EXERCISE DATA =>
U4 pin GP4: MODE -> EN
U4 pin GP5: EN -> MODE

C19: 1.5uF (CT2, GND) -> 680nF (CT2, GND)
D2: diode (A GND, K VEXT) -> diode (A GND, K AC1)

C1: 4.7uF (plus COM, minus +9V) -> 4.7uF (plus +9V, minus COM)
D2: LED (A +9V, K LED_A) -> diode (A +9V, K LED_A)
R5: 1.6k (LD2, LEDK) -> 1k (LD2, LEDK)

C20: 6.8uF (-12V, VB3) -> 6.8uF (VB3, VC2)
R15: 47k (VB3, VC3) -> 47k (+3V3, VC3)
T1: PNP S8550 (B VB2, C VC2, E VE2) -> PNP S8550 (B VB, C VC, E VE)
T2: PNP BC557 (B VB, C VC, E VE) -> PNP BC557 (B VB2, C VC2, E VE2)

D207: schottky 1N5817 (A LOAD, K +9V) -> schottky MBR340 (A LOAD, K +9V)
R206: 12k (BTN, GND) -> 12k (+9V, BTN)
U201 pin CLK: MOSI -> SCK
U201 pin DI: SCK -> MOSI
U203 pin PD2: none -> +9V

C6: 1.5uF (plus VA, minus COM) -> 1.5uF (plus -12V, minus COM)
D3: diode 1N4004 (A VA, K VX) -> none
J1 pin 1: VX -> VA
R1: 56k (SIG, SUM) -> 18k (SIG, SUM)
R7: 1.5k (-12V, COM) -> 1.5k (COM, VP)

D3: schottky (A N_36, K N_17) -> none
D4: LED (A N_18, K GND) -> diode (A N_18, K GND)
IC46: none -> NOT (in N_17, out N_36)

EXERCISE DESCRIPTION => Return the lines exactly as they stand, please. Start at the top of the material and finish with the line where "U203 pin PD2: none -> +9V" appears.

RESULT OF THE TASK =>
U4 pin GP4: MODE -> EN
U4 pin GP5: EN -> MODE

C19: 1.5uF (CT2, GND) -> 680nF (CT2, GND)
D2: diode (A GND, K VEXT) -> diode (A GND, K AC1)

C1: 4.7uF (plus COM, minus +9V) -> 4.7uF (plus +9V, minus COM)
D2: LED (A +9V, K LED_A) -> diode (A +9V, K LED_A)
R5: 1.6k (LD2, LEDK) -> 1k (LD2, LEDK)

C20: 6.8uF (-12V, VB3) -> 6.8uF (VB3, VC2)
R15: 47k (VB3, VC3) -> 47k (+3V3, VC3)
T1: PNP S8550 (B VB2, C VC2, E VE2) -> PNP S8550 (B VB, C VC, E VE)
T2: PNP BC557 (B VB, C VC, E VE) -> PNP BC557 (B VB2, C VC2, E VE2)

D207: schottky 1N5817 (A LOAD, K +9V) -> schottky MBR340 (A LOAD, K +9V)
R206: 12k (BTN, GND) -> 12k (+9V, BTN)
U201 pin CLK: MOSI -> SCK
U201 pin DI: SCK -> MOSI
U203 pin PD2: none -> +9V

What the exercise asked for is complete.